### What needs to be done
In the records below, find each line holding the word "heart" and copy it.

Object transformation records:
□ □ □ □
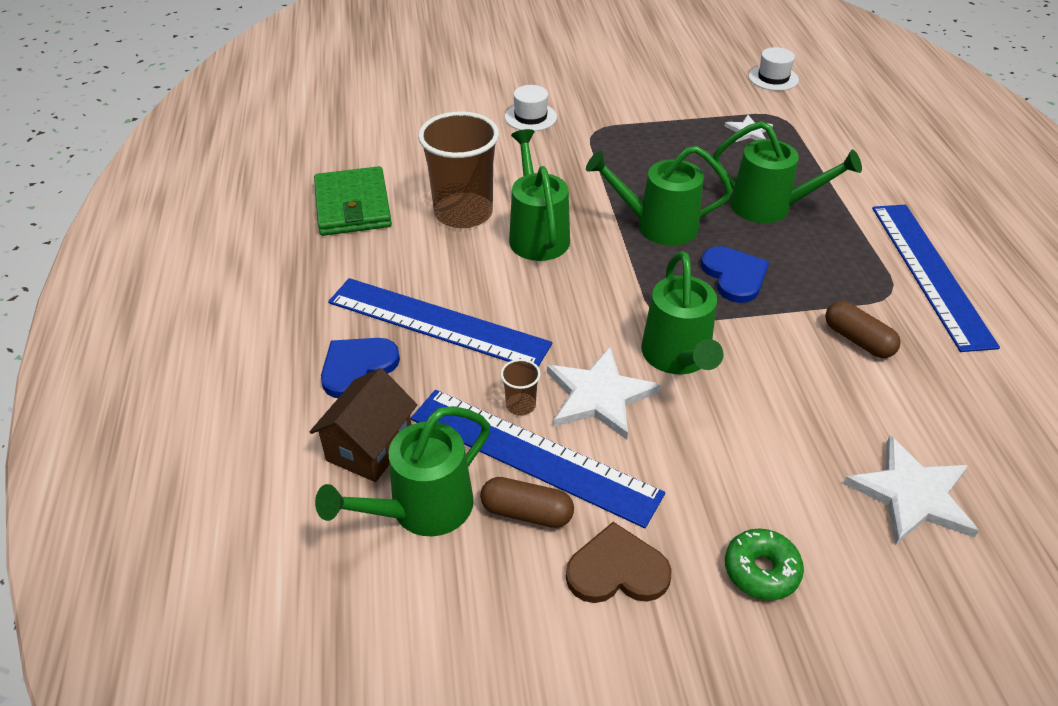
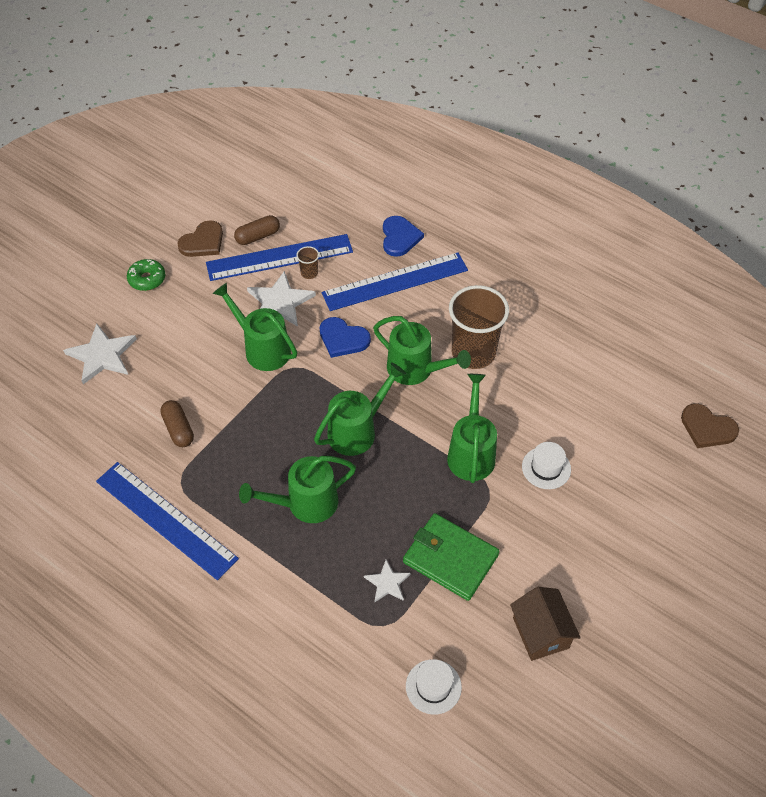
camera: 135 degrees right, 10 degrees up
(353, 206) = (535, 310): green wallet -> green wallet (450, 558)
(370, 447) = (348, 214): brown house -> brown house (540, 633)
(377, 71) = (707, 428): none -> brown heart
(421, 510) = (298, 210): green watering can -> green watering can (471, 452)
(734, 276) = (279, 425): blue heart -> blue heart (343, 339)
(858, 340) = (178, 429): brown capsule -> brown capsule turned 60 degrees clockwise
□ □ □ □
### Exercise result
(377, 71) = (707, 428): none -> brown heart
(734, 276) = (279, 425): blue heart -> blue heart (343, 339)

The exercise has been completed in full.